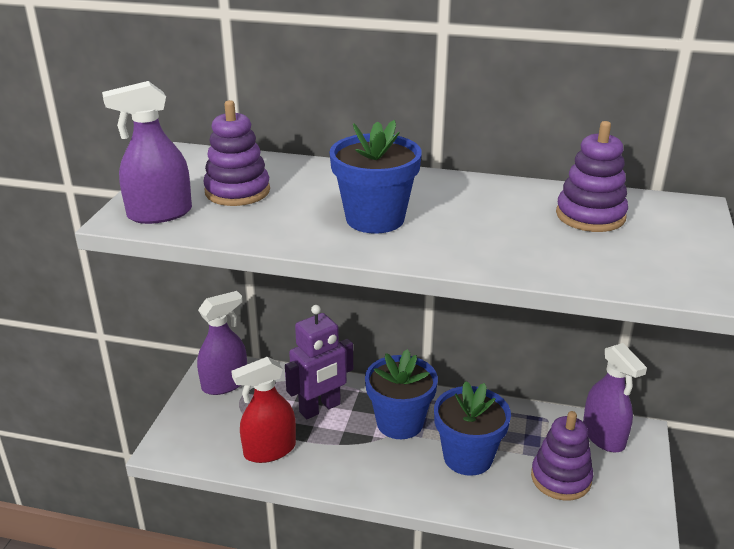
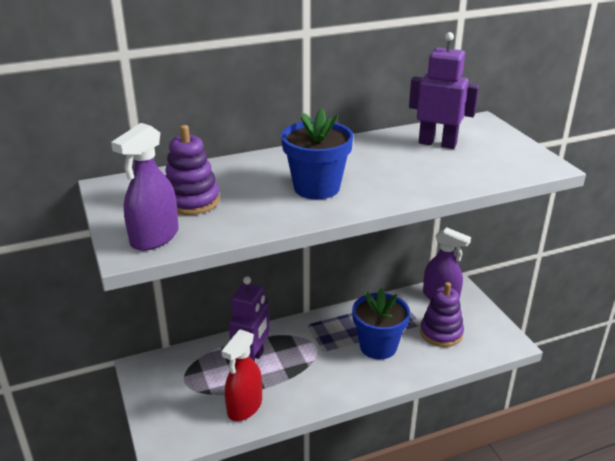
camera: 35 degrees left, 0 degrees up
purple spray bottle [197,291,247,395] -> none
blue flower pot [365,349,438,439] -> none
purple stacking toy [556,121,628,232] -> purple robot [409,32,479,149]

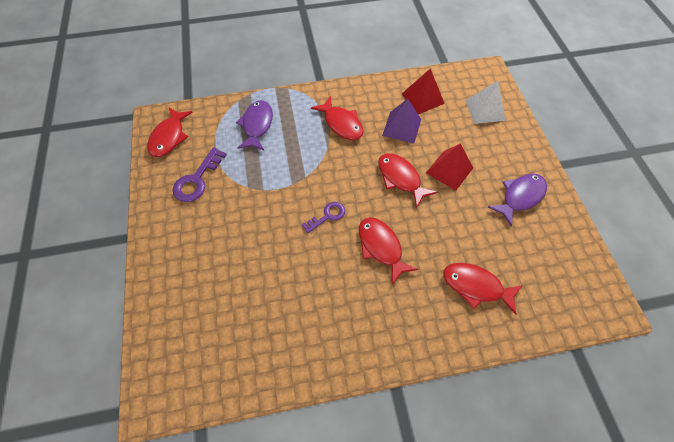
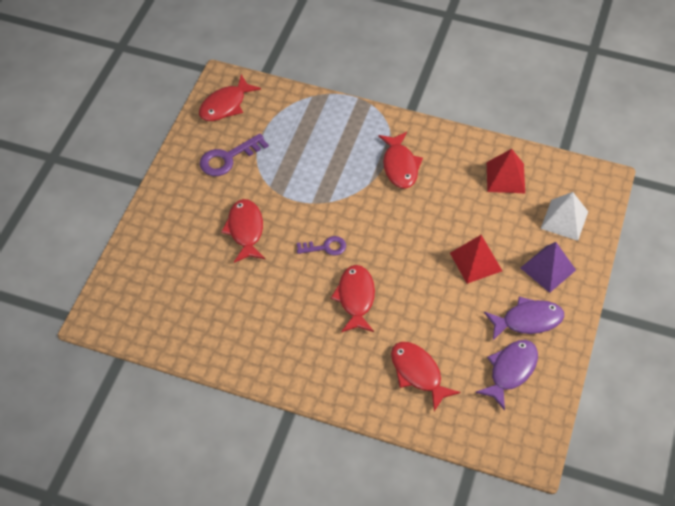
camera: 30 degrees right, 5 degrees down
purple fish [236,100,273,150] -> purple fish moved to [475,340,538,411]
red fish [378,153,438,208] -> red fish moved to [221,199,265,263]
purple pyramid [382,99,421,143] -> purple pyramid moved to [521,242,576,293]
- - - - - - -
▶ [Work instructions]: Starting at the line that contains "purple stacking toy", restate every line through the end of the records exactly as written, but leave the pictures out.

▶ [Written solution]:
purple stacking toy [556,121,628,232] -> purple robot [409,32,479,149]

camera: 30 degrees right, 5 degrees down
purple fish [236,100,273,150] -> purple fish moved to [475,340,538,411]
red fish [378,153,438,208] -> red fish moved to [221,199,265,263]
purple pyramid [382,99,421,143] -> purple pyramid moved to [521,242,576,293]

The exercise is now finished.